→ **Your instructions**
Make an exact copy of the lines starting at the top of the listing below and ending at the line that contains "lime brick H5:H6", inclusive.

→ **Exercise inputs**
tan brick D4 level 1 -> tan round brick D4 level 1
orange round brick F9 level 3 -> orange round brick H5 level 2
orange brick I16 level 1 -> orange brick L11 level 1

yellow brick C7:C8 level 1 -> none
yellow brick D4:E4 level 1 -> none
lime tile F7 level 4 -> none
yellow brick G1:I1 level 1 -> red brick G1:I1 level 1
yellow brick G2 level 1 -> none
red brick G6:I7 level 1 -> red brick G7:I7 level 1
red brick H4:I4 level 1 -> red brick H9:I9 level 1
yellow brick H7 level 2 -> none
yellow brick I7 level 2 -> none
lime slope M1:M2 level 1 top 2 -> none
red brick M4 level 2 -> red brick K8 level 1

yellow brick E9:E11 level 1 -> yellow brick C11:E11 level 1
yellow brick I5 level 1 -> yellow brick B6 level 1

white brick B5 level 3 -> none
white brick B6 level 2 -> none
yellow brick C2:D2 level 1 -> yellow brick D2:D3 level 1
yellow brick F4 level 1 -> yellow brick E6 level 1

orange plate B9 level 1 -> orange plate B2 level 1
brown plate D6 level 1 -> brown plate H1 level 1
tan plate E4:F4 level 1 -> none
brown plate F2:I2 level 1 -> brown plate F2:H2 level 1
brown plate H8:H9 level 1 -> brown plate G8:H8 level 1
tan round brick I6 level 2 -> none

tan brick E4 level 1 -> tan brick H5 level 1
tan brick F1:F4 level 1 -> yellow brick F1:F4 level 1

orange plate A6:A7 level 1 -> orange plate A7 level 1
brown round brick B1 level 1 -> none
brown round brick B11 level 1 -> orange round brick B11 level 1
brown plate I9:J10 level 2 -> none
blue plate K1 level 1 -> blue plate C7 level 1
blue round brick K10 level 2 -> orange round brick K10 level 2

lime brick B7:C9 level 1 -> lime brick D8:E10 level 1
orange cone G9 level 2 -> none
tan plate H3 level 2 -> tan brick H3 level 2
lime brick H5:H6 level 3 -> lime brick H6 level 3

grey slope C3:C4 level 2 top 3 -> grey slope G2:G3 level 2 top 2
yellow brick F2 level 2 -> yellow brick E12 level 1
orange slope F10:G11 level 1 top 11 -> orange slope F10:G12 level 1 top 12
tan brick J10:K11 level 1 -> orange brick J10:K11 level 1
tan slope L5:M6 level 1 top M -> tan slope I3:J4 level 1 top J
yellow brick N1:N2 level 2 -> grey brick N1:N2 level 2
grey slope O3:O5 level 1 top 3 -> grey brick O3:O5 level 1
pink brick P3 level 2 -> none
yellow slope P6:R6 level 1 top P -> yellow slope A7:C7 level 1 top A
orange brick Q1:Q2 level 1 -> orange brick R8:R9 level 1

→ **Result below**
tan brick D4 level 1 -> tan round brick D4 level 1
orange round brick F9 level 3 -> orange round brick H5 level 2
orange brick I16 level 1 -> orange brick L11 level 1

yellow brick C7:C8 level 1 -> none
yellow brick D4:E4 level 1 -> none
lime tile F7 level 4 -> none
yellow brick G1:I1 level 1 -> red brick G1:I1 level 1
yellow brick G2 level 1 -> none
red brick G6:I7 level 1 -> red brick G7:I7 level 1
red brick H4:I4 level 1 -> red brick H9:I9 level 1
yellow brick H7 level 2 -> none
yellow brick I7 level 2 -> none
lime slope M1:M2 level 1 top 2 -> none
red brick M4 level 2 -> red brick K8 level 1

yellow brick E9:E11 level 1 -> yellow brick C11:E11 level 1
yellow brick I5 level 1 -> yellow brick B6 level 1

white brick B5 level 3 -> none
white brick B6 level 2 -> none
yellow brick C2:D2 level 1 -> yellow brick D2:D3 level 1
yellow brick F4 level 1 -> yellow brick E6 level 1

orange plate B9 level 1 -> orange plate B2 level 1
brown plate D6 level 1 -> brown plate H1 level 1
tan plate E4:F4 level 1 -> none
brown plate F2:I2 level 1 -> brown plate F2:H2 level 1
brown plate H8:H9 level 1 -> brown plate G8:H8 level 1
tan round brick I6 level 2 -> none

tan brick E4 level 1 -> tan brick H5 level 1
tan brick F1:F4 level 1 -> yellow brick F1:F4 level 1

orange plate A6:A7 level 1 -> orange plate A7 level 1
brown round brick B1 level 1 -> none
brown round brick B11 level 1 -> orange round brick B11 level 1
brown plate I9:J10 level 2 -> none
blue plate K1 level 1 -> blue plate C7 level 1
blue round brick K10 level 2 -> orange round brick K10 level 2

lime brick B7:C9 level 1 -> lime brick D8:E10 level 1
orange cone G9 level 2 -> none
tan plate H3 level 2 -> tan brick H3 level 2
lime brick H5:H6 level 3 -> lime brick H6 level 3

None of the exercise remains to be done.